◆ **DESCRIPTION OF THE TASK**: Using the records that follow, reproduce exactly the lines starting at the line containing "gray semicircle: (39, 15)" and ending at the line containing "pink line: (53, 171) -> (59, 205), moved". Include both end lines and no pictures.

[Shape position tracking data]
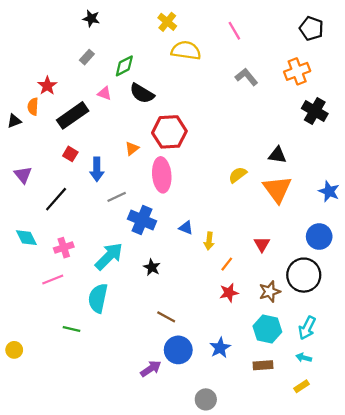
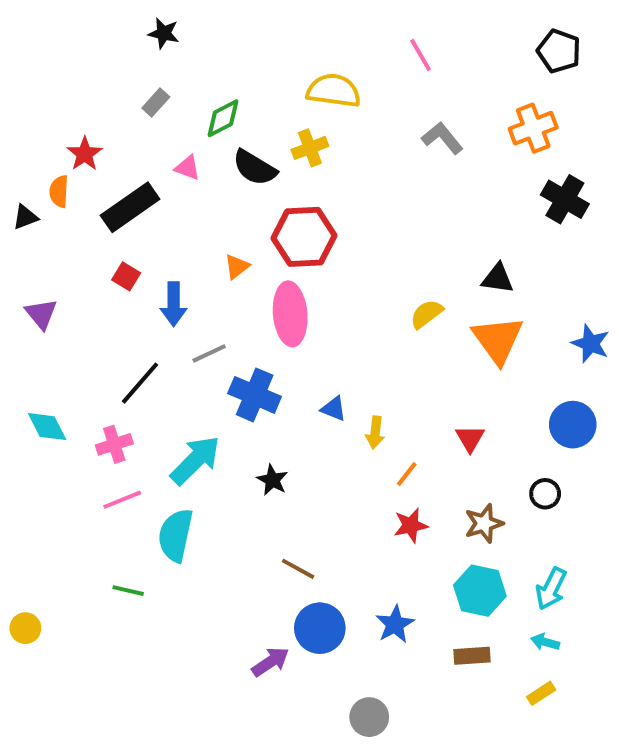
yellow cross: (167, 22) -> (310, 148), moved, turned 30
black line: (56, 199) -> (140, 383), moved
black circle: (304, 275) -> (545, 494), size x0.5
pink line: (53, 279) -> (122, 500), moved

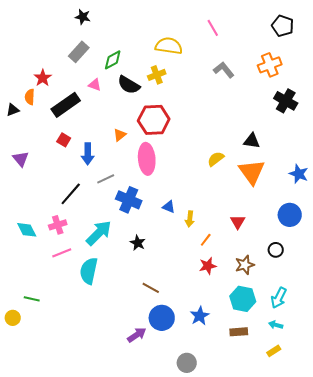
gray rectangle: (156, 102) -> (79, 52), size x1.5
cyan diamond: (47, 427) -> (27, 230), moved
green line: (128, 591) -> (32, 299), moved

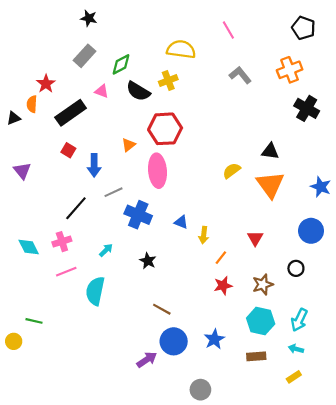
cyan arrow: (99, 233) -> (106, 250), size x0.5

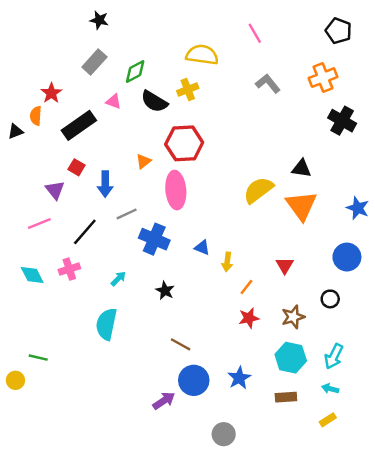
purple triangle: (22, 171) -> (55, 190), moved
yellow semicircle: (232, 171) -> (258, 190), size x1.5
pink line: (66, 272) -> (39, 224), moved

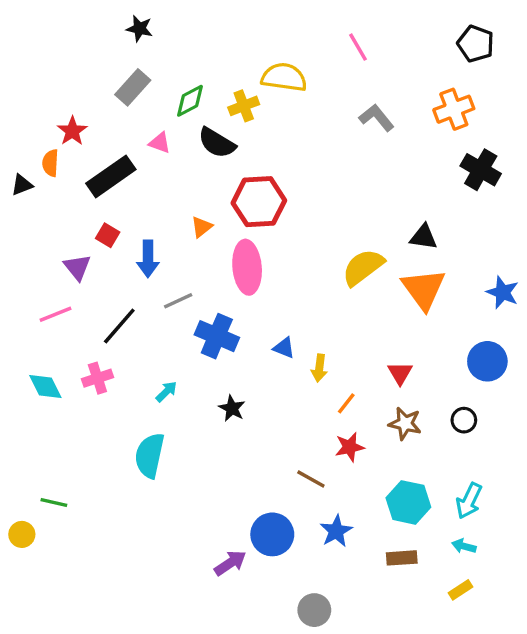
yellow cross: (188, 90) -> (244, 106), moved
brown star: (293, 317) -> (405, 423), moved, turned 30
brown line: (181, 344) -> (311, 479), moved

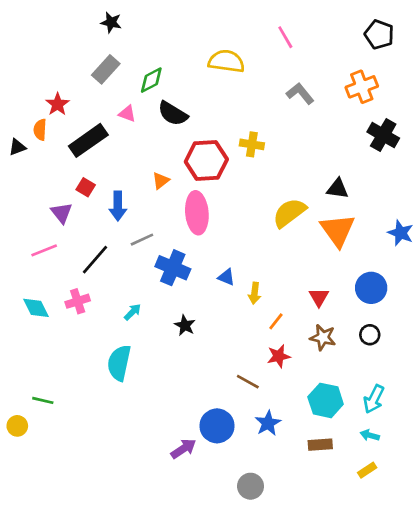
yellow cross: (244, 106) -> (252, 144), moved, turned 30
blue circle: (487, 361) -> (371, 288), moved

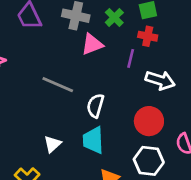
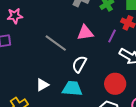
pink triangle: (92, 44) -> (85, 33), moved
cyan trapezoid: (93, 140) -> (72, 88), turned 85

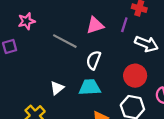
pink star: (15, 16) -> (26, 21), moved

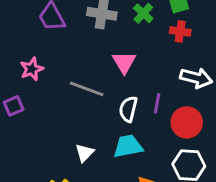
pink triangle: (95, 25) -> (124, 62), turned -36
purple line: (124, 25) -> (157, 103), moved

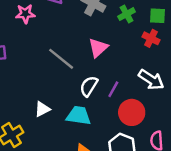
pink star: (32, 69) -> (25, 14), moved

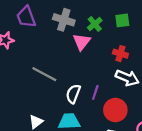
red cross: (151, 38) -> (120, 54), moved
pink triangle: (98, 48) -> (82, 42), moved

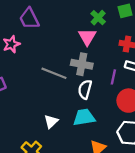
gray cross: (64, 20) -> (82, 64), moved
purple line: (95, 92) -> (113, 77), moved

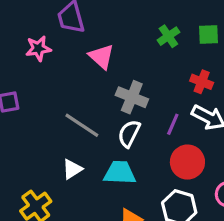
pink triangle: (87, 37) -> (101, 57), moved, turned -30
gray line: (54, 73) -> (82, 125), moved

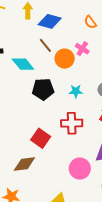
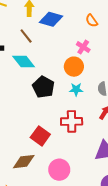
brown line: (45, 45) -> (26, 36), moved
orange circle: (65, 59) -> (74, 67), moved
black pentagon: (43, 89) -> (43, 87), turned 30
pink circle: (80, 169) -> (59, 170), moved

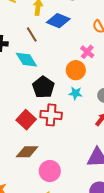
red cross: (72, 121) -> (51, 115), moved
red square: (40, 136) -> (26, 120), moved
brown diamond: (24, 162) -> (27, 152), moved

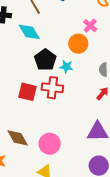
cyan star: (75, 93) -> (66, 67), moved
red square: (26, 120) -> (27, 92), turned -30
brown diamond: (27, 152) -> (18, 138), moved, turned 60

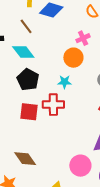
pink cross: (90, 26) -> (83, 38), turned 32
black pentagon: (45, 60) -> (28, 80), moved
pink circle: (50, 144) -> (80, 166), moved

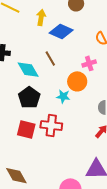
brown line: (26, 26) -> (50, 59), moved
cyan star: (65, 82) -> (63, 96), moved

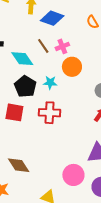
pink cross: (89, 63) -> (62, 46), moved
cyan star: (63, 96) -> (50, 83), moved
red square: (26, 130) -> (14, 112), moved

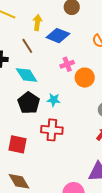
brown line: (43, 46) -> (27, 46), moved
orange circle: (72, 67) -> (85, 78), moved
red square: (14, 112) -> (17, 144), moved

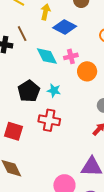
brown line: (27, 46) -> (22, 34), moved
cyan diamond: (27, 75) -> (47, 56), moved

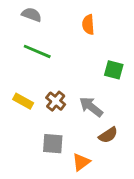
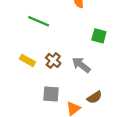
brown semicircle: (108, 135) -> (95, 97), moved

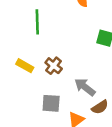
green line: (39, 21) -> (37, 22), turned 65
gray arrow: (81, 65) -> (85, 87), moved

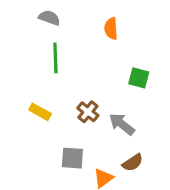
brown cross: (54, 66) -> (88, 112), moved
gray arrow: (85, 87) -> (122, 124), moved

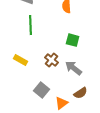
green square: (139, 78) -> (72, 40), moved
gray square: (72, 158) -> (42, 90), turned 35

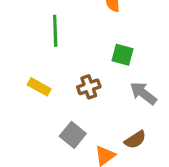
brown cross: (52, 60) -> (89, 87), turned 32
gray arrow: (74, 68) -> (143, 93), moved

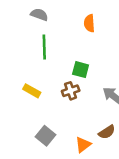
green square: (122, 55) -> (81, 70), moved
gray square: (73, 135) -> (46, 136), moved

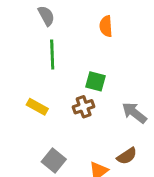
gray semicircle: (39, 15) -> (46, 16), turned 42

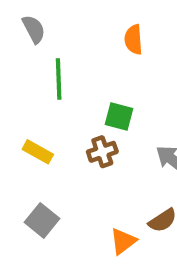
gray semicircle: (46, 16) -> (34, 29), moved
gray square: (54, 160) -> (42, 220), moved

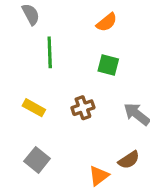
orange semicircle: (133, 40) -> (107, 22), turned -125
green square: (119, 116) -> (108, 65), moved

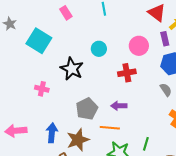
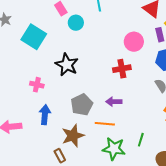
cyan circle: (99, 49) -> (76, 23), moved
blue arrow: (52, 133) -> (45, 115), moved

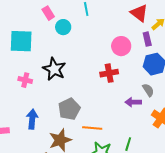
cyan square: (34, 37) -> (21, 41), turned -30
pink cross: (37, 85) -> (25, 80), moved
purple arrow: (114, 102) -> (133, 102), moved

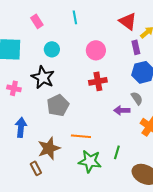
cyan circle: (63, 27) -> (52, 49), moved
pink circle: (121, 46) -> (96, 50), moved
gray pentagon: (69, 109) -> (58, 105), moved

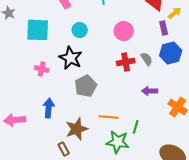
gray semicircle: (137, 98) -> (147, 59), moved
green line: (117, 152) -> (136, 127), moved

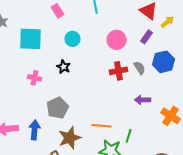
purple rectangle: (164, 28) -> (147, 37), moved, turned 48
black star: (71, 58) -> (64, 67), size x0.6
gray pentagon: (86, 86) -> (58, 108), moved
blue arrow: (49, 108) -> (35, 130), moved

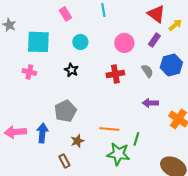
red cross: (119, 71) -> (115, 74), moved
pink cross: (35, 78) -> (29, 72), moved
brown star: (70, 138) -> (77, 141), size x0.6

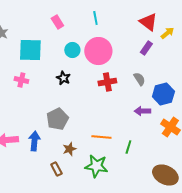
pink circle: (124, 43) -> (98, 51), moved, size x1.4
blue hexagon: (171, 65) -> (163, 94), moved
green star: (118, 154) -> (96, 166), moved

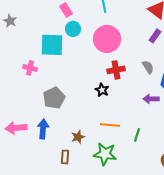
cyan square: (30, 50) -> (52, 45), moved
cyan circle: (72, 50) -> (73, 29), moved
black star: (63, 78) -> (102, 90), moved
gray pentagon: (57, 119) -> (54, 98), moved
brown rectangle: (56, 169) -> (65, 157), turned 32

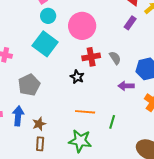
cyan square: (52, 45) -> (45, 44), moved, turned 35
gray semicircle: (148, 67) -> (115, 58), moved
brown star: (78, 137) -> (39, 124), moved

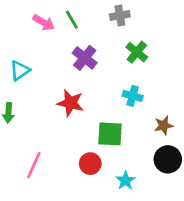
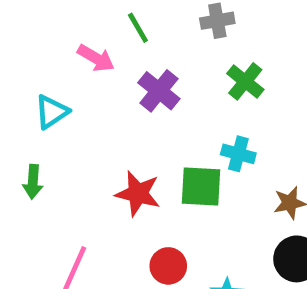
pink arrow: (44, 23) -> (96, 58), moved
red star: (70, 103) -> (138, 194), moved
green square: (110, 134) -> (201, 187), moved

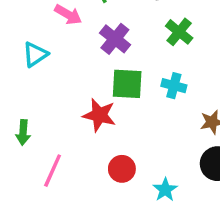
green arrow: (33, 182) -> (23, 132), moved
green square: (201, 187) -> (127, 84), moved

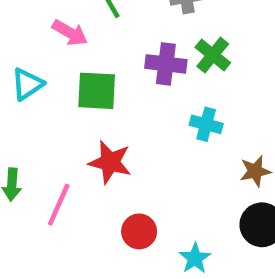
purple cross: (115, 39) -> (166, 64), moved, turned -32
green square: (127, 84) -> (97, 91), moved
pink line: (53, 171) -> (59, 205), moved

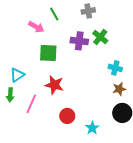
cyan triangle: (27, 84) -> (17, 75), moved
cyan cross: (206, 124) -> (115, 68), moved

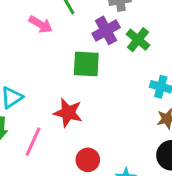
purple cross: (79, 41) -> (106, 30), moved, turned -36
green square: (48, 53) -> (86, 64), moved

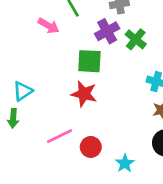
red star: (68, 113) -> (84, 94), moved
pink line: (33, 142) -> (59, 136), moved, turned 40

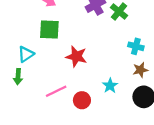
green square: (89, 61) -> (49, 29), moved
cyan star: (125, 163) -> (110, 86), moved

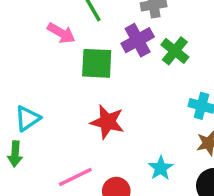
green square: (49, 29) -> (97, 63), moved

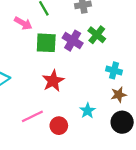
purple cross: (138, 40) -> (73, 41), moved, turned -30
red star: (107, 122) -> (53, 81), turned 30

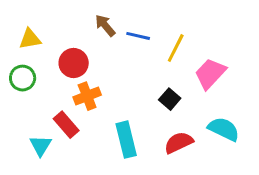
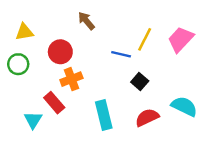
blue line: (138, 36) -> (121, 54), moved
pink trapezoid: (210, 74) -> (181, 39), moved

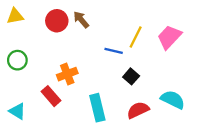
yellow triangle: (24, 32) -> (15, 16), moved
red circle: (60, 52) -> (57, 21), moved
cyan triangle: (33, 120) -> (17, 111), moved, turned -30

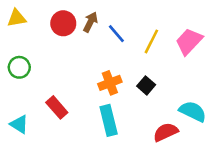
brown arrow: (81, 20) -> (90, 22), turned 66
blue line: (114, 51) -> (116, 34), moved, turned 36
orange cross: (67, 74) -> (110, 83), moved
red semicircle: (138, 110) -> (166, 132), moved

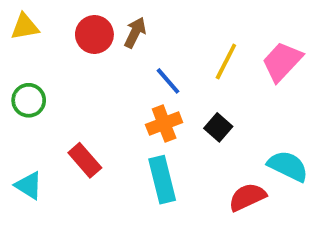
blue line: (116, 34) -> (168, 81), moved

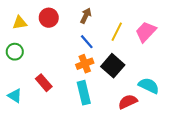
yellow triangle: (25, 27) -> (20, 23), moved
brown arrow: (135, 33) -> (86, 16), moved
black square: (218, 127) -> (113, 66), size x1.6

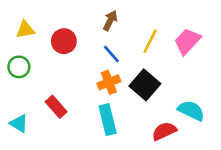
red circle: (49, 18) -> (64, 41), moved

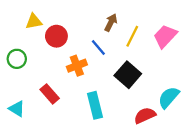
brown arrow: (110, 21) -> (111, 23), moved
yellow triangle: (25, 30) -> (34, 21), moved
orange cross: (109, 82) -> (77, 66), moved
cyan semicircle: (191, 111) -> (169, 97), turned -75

◆ **TASK ANSWER**:
gray semicircle: (39, 15) -> (46, 16), turned 42

gray semicircle: (46, 16) -> (34, 29), moved
gray square: (54, 160) -> (42, 220), moved

orange semicircle: (133, 40) -> (107, 22), turned -125
green square: (119, 116) -> (108, 65), moved

cyan circle: (99, 49) -> (76, 23), moved
blue arrow: (52, 133) -> (45, 115), moved

cyan square: (34, 37) -> (21, 41), turned -30
pink cross: (37, 85) -> (25, 80), moved
purple arrow: (114, 102) -> (133, 102), moved

cyan circle: (63, 27) -> (52, 49), moved
pink circle: (121, 46) -> (96, 50), moved
gray pentagon: (69, 109) -> (58, 105), moved

gray semicircle: (137, 98) -> (147, 59), moved
green line: (117, 152) -> (136, 127), moved

purple rectangle: (164, 28) -> (147, 37), moved, turned 48
black star: (71, 58) -> (64, 67), size x0.6
gray pentagon: (86, 86) -> (58, 108), moved
blue arrow: (49, 108) -> (35, 130), moved

red cross: (119, 71) -> (115, 74), moved
pink cross: (35, 78) -> (29, 72), moved
brown star: (70, 138) -> (77, 141), size x0.6

pink circle: (124, 43) -> (98, 51), moved, size x1.4
blue hexagon: (171, 65) -> (163, 94), moved
green star: (118, 154) -> (96, 166), moved

cyan square: (30, 50) -> (52, 45), moved
cyan circle: (72, 50) -> (73, 29), moved
black star: (63, 78) -> (102, 90), moved
gray pentagon: (57, 119) -> (54, 98), moved
brown rectangle: (56, 169) -> (65, 157), turned 32

cyan square: (52, 45) -> (45, 44), moved, turned 35
gray semicircle: (148, 67) -> (115, 58), moved
brown star: (78, 137) -> (39, 124), moved

pink arrow: (44, 23) -> (96, 58), moved
red star: (70, 103) -> (138, 194), moved
green square: (110, 134) -> (201, 187), moved

green arrow: (33, 182) -> (23, 132), moved
green square: (201, 187) -> (127, 84), moved

purple cross: (115, 39) -> (166, 64), moved, turned -32
green square: (127, 84) -> (97, 91), moved
pink line: (53, 171) -> (59, 205), moved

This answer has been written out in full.